Exercise materials: Begin
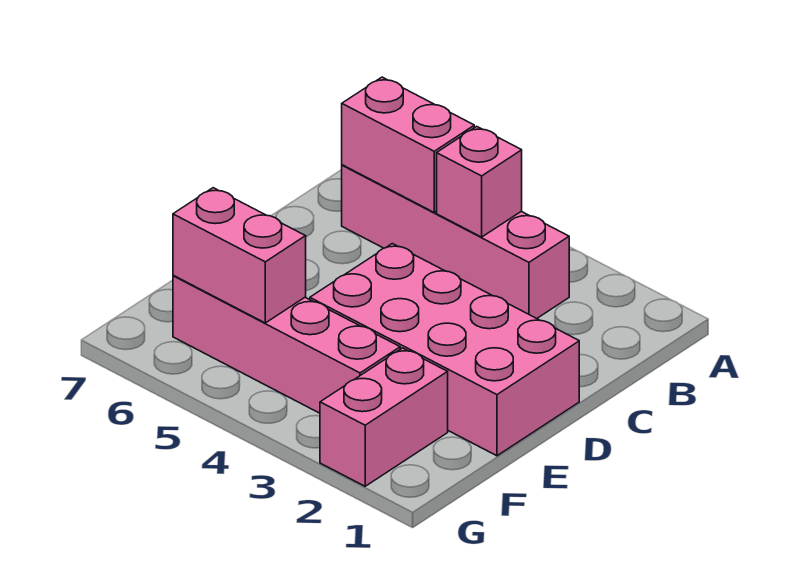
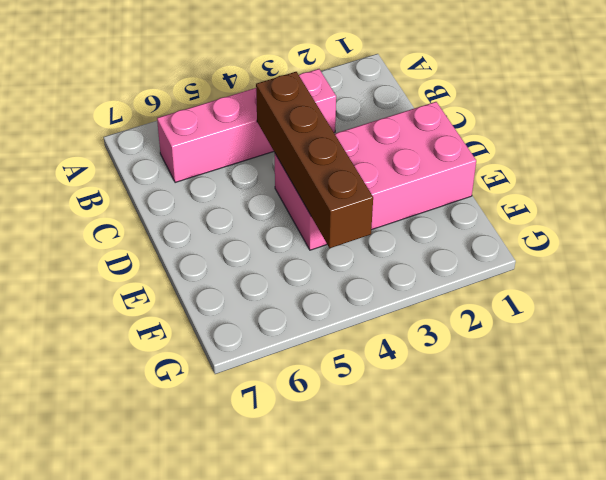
brown brick C4:F4 level 2 -> none
none -> pink brick F2:G2 level 1
none -> pink brick F3:F6 level 1

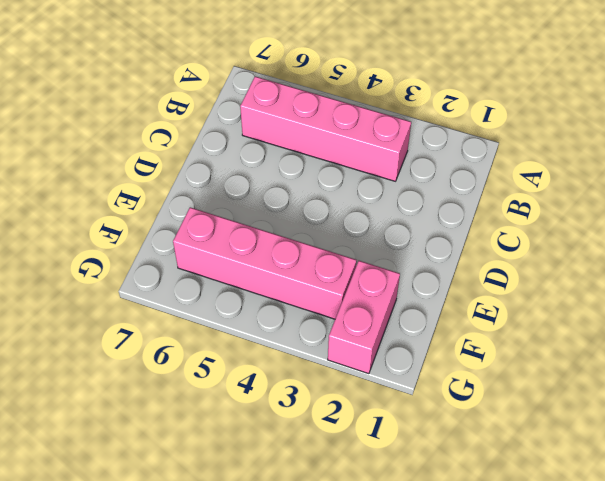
none -> pink brick D1:E4 level 1
none -> pink brick B4 level 2

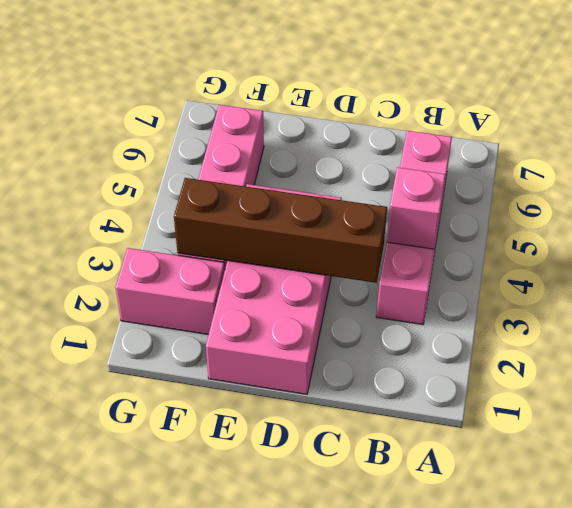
brown brick C3:F3 level 2 -> none
none -> pink brick B5:B6 level 2
none -> pink brick F5:F6 level 2

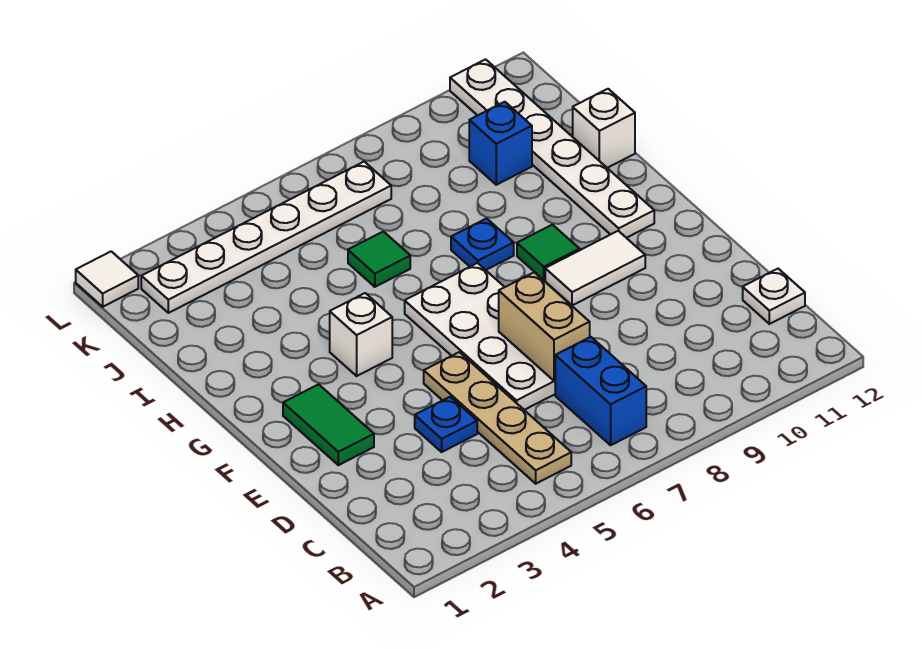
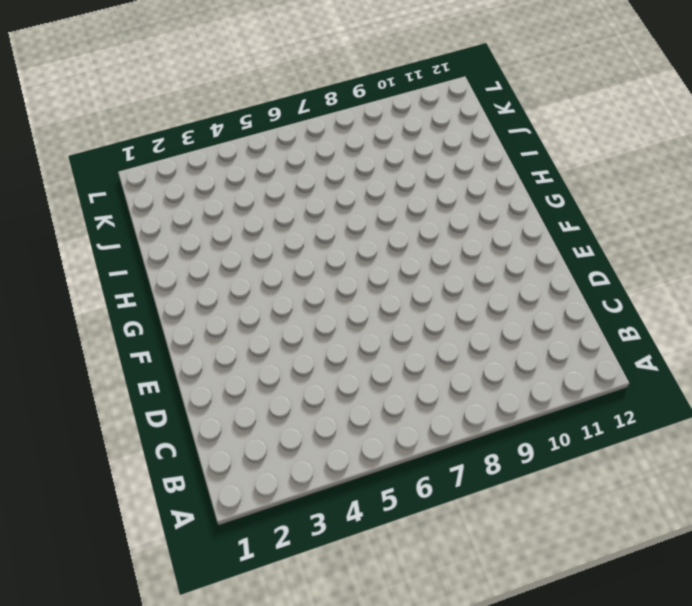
none -> tan plate B5:E5 level 1
none -> blue brick B7:C7 level 1
none -> white plate C12 level 1

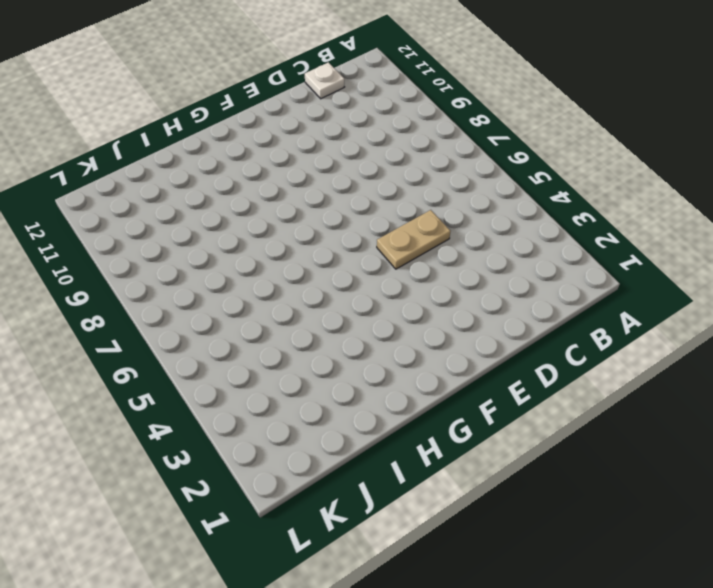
tan plate D5:E5 level 1 -> tan plate B5:E5 level 1
none -> blue brick B7:C7 level 1
none -> blue plate D4 level 1
none -> white plate D6:G7 level 1

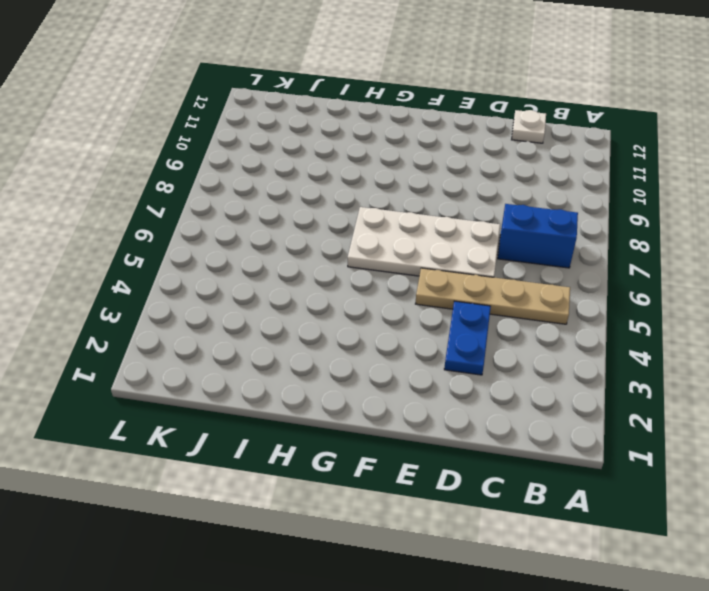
blue plate D3:D4 level 1 -> blue plate D4 level 1
none -> green tile E2:F2 level 1
none -> white tile F9:F10 level 1
none -> white brick G4 level 1

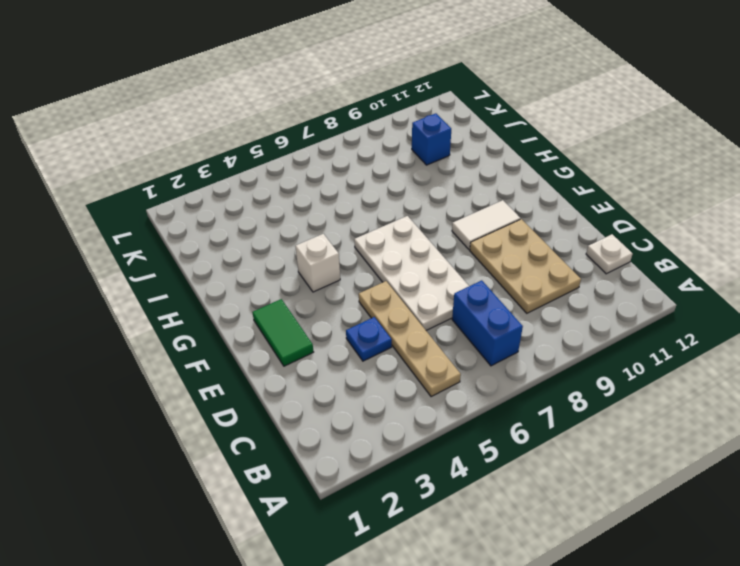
tan plate C9:E10 level 1 -> none
none -> green tile G9 level 1
none -> white plate G11:L11 level 1
none -> blue plate H8 level 1

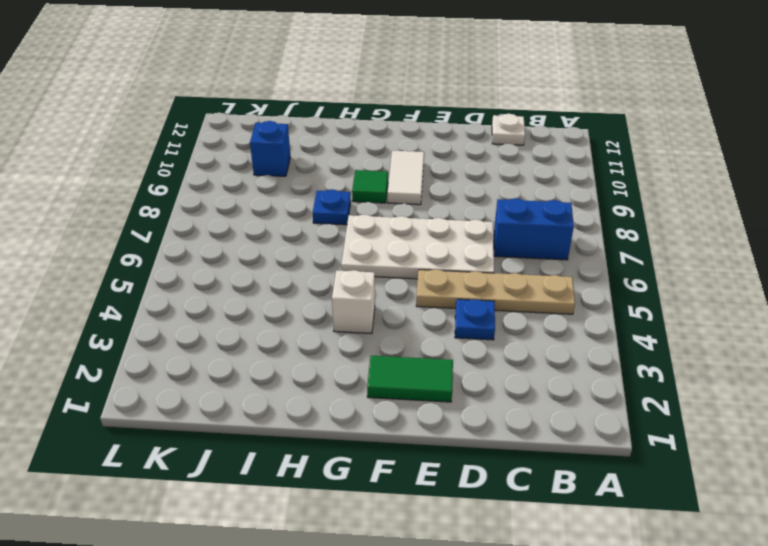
none -> white plate G11:L11 level 1
none -> green tile I6 level 1
none -> white brick I12 level 1

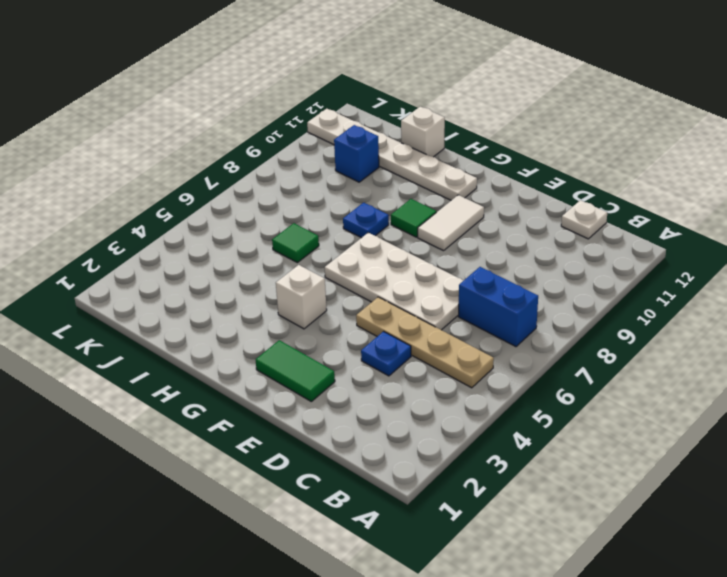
none -> white plate K2:K7 level 1
none -> white tile L1 level 1
none -> tan brick D7:E7 level 2

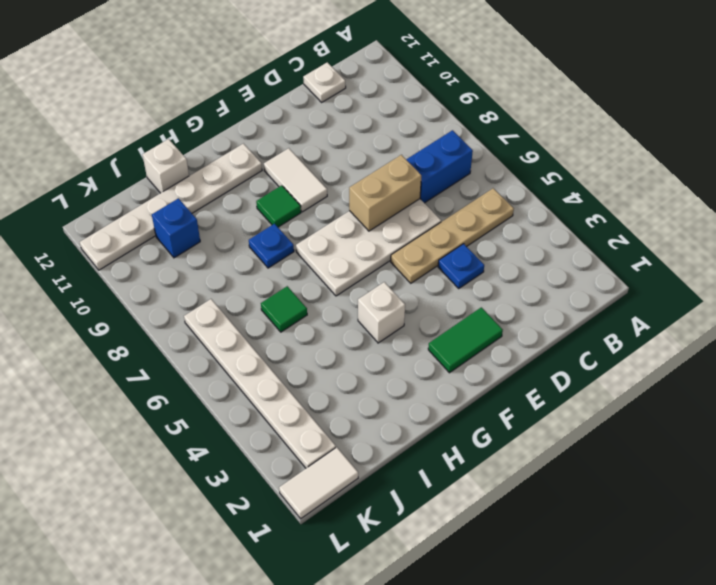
white tile K1:L1 level 1 -> white tile L1 level 1

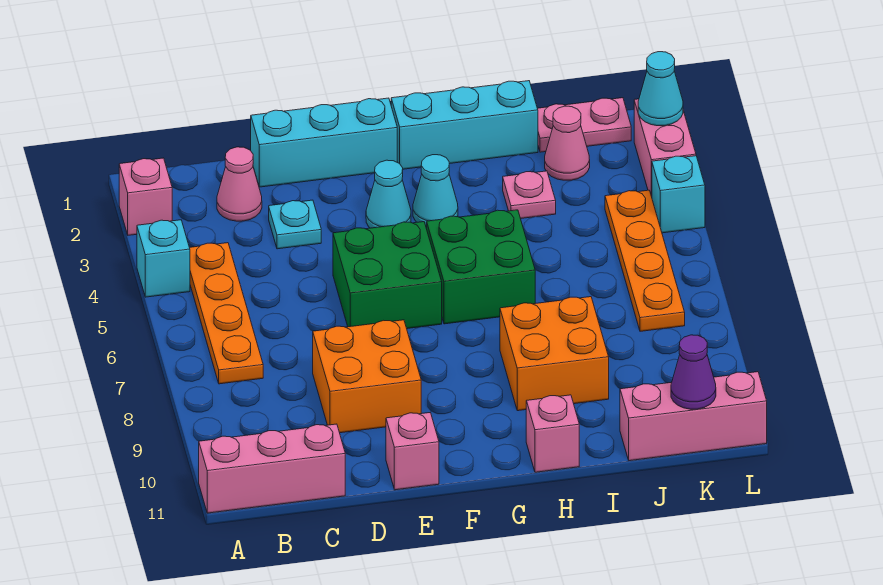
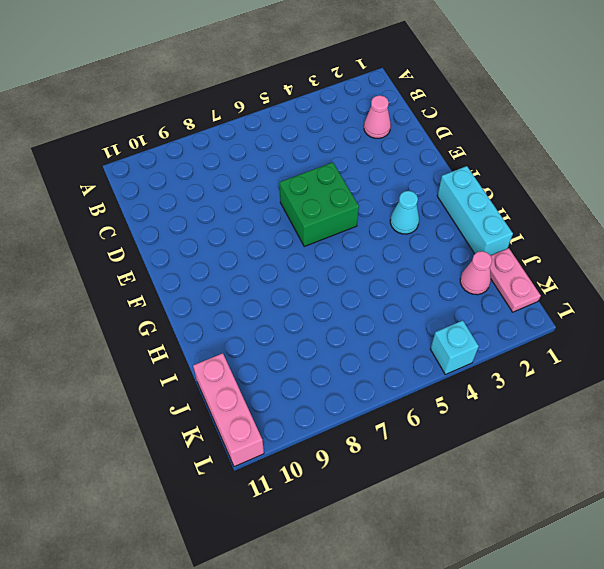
none -> pink brick A2 level 1
none -> cyan brick A4 level 1
none -> pink brick A11:C11 level 1

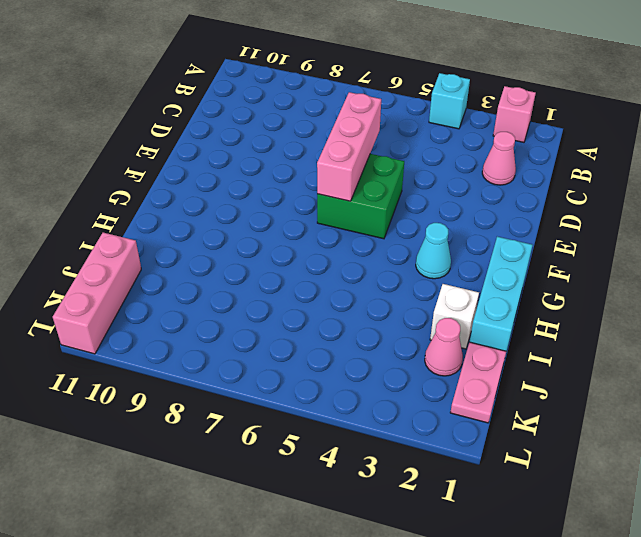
pink brick D6:F6 level 2 -> pink brick A11:C11 level 1
white brick I2 level 1 -> none
none -> orange plate B4:B7 level 1
none -> cyan brick D1:F1 level 1
none -> cyan plate D3 level 1

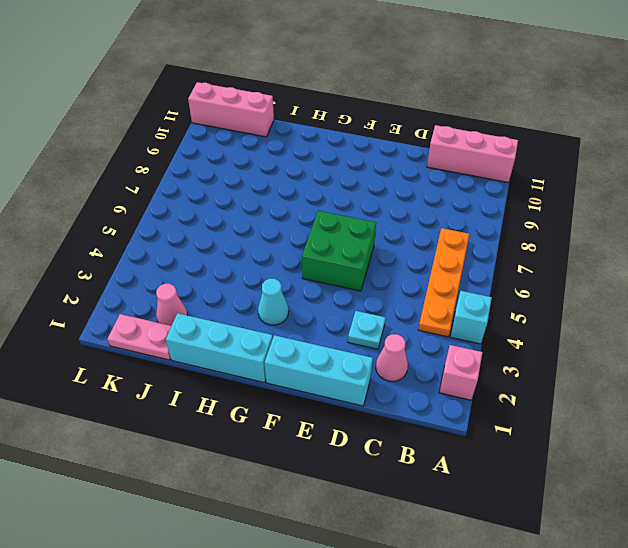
none -> orange brick D8:E9 level 1
none -> pink brick E11 level 1
none -> cyan cone F3 level 1

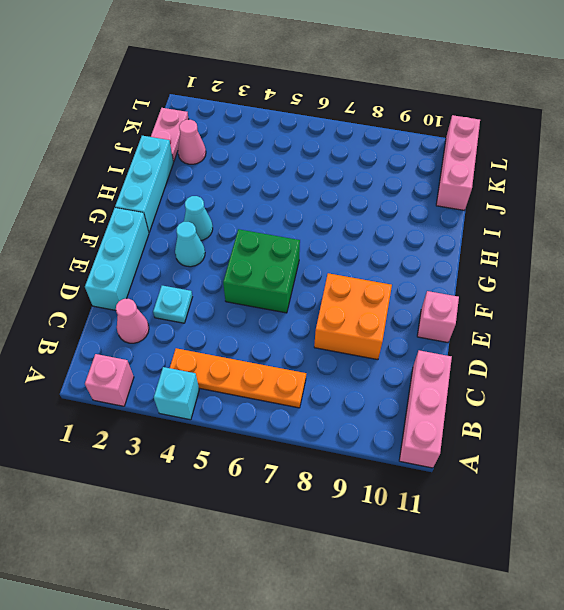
none -> green brick G5:H6 level 1
none -> orange brick H8:I9 level 1
none -> pink brick H11 level 1

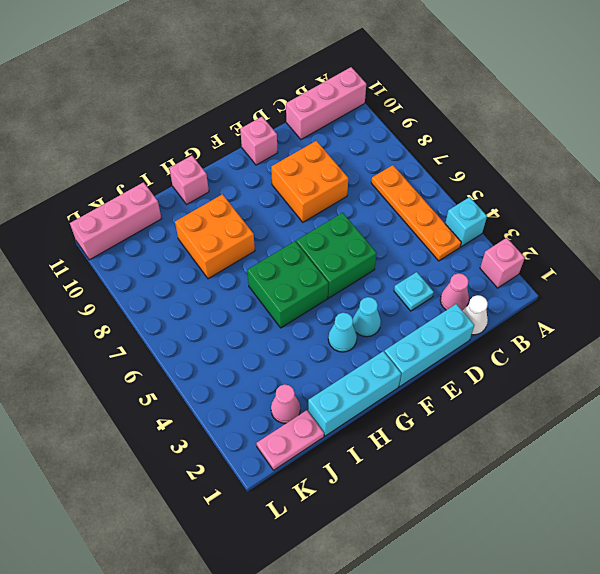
white cone C1 level 1 -> none
none -> pink plate I3 level 1
none -> orange plate K4:K7 level 1
none -> pink brick L2:L3 level 1

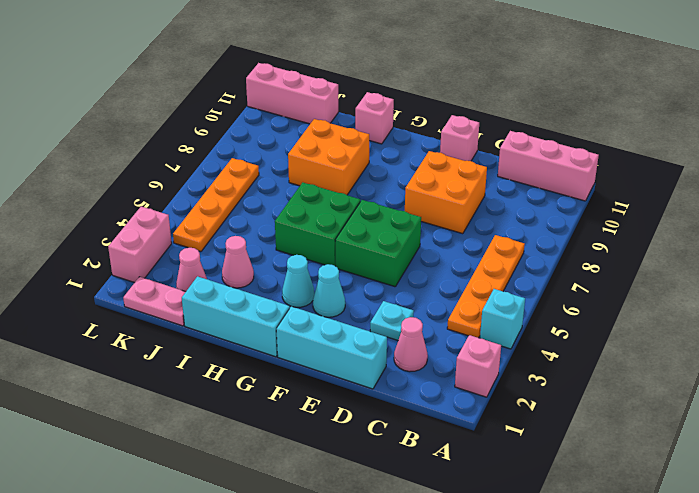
pink cone I3 level 1 -> pink plate I3 level 1
none -> cyan brick L4 level 1
none -> purple cone K11 level 2
none -> cyan cone L2 level 2

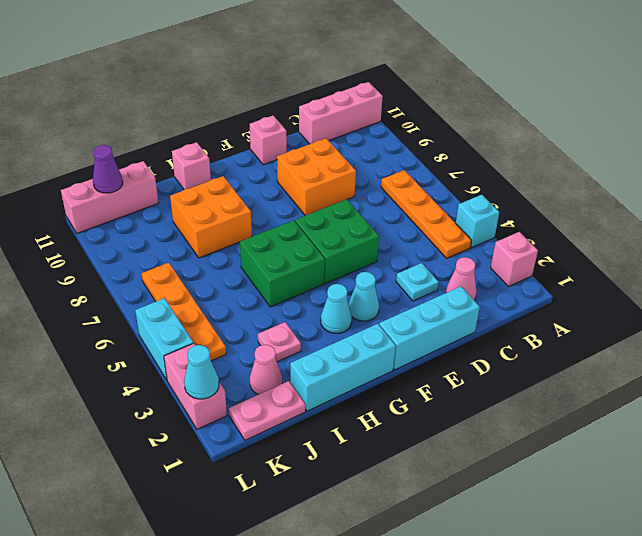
cyan brick L4:L5 level 1 -> cyan brick L4 level 1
Exercise materials: End
Required work :: Those lines above that contain the string "orange" should be returned.

Answer box ::
none -> orange plate B4:B7 level 1
none -> orange brick D8:E9 level 1
none -> orange brick H8:I9 level 1
none -> orange plate K4:K7 level 1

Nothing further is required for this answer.